[Object state change records]

╭──

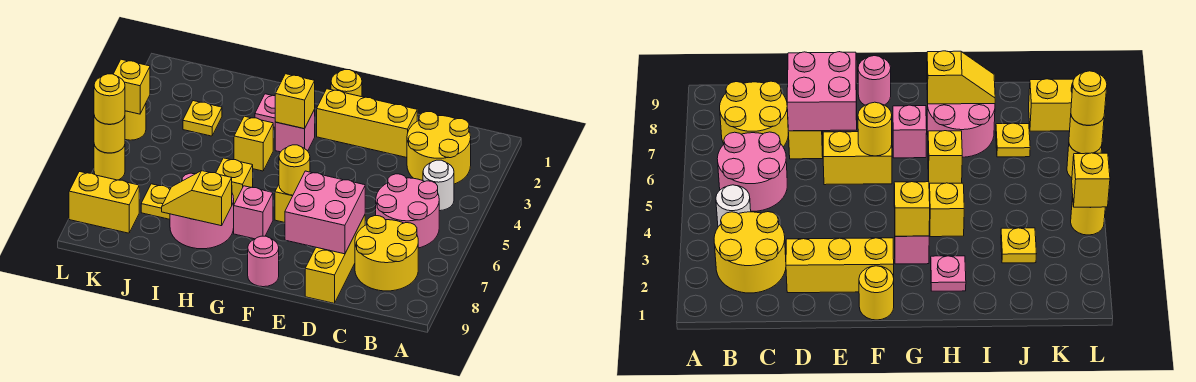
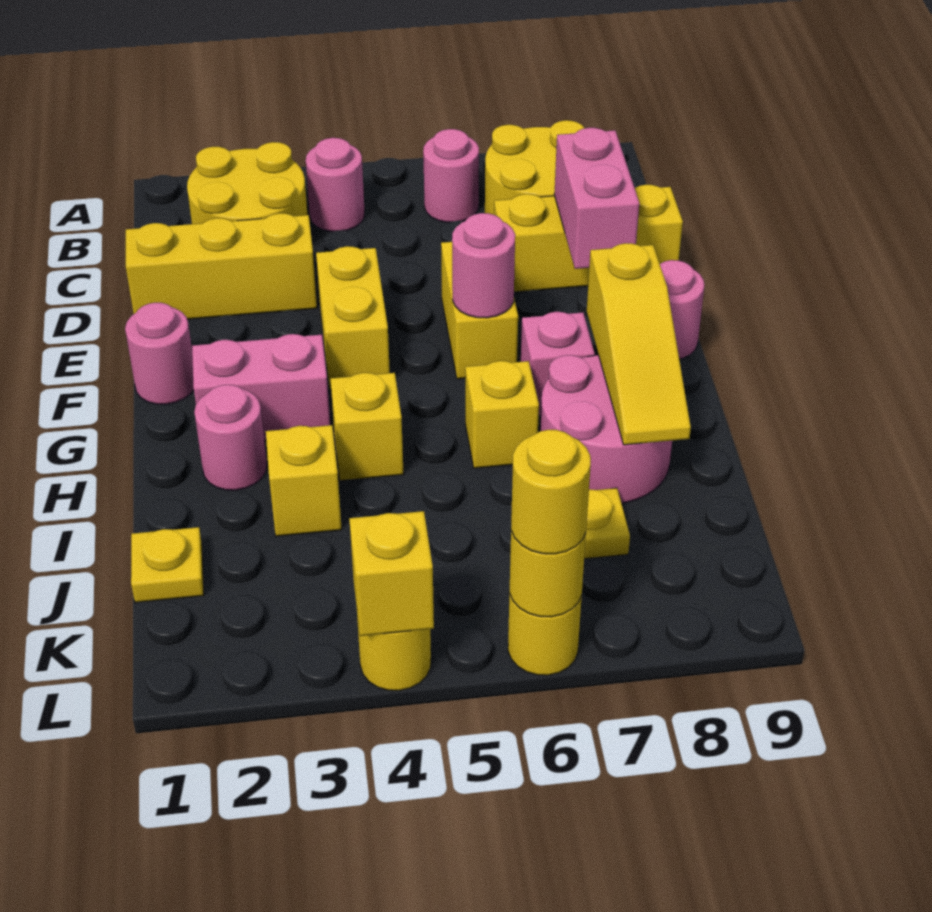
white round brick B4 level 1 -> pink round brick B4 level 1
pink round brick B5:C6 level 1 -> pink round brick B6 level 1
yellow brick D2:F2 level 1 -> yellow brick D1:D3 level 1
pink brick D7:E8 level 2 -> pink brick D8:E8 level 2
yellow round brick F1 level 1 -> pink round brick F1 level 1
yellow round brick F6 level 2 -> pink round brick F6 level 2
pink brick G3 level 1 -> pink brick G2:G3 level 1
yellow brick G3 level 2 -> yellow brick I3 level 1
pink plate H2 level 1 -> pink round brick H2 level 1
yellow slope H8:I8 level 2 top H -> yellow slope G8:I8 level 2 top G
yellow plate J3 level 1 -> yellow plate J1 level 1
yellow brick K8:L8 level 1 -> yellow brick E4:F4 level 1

╰──

→ **Problem description**:
Pick from the records each line that contains the word "plate" and show it.

→ **Result for this exercise**:
pink plate H2 level 1 -> pink round brick H2 level 1
yellow plate J3 level 1 -> yellow plate J1 level 1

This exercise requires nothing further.